__Task instructions__
For the material that follows, state how many lines contain the word "replace", and add nothing.

__Data__
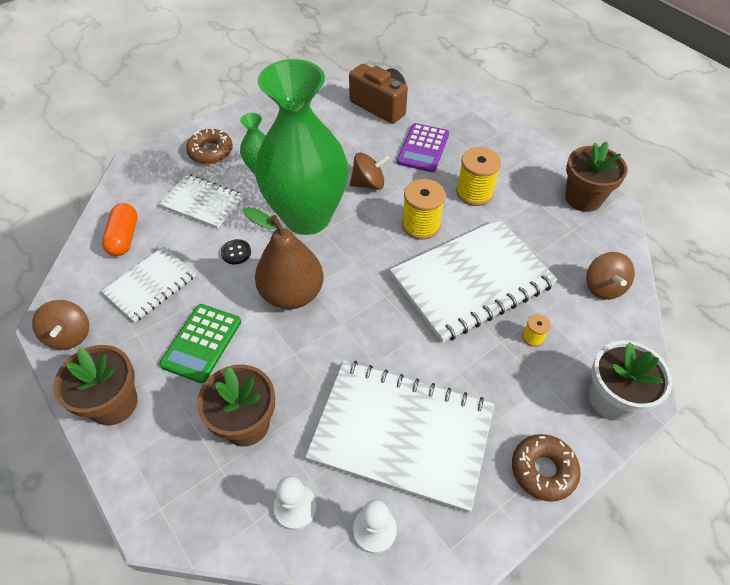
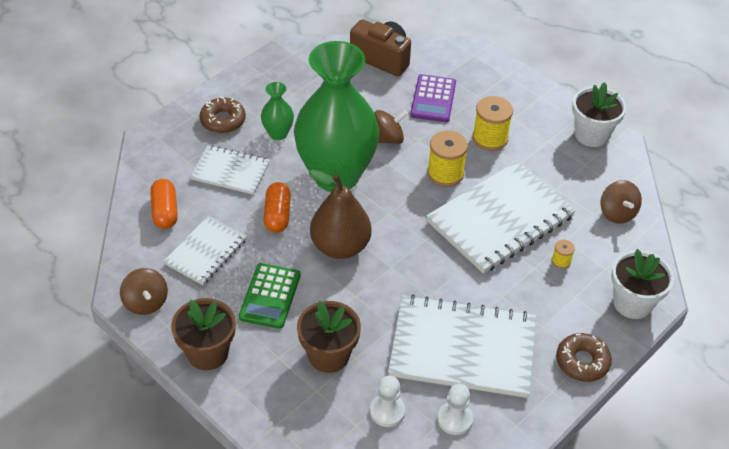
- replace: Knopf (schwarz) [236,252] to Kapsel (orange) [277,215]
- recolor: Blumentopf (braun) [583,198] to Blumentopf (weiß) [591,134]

* * *

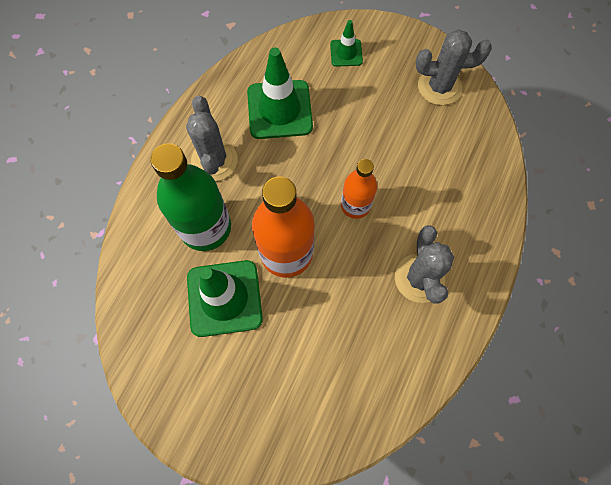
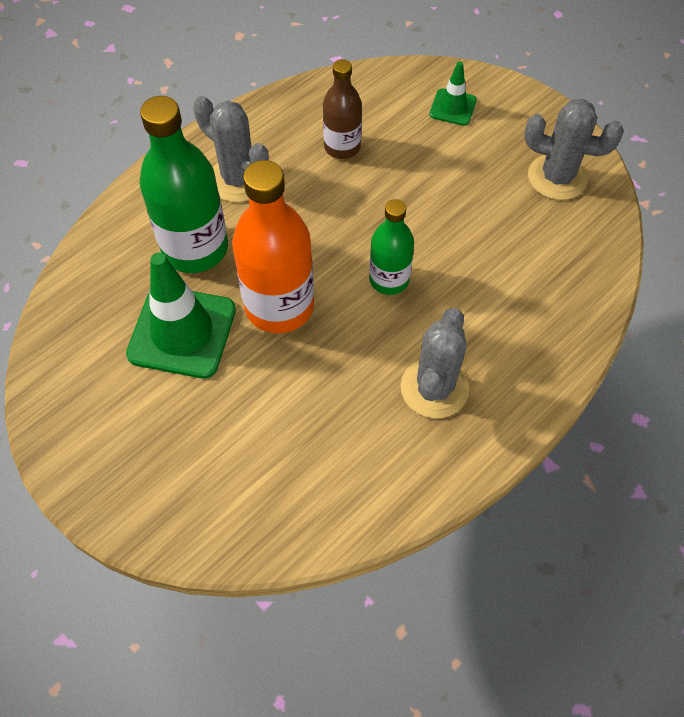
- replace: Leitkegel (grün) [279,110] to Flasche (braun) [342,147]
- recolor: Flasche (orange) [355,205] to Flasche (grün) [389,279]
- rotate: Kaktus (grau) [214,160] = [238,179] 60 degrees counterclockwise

__Exercise output__
2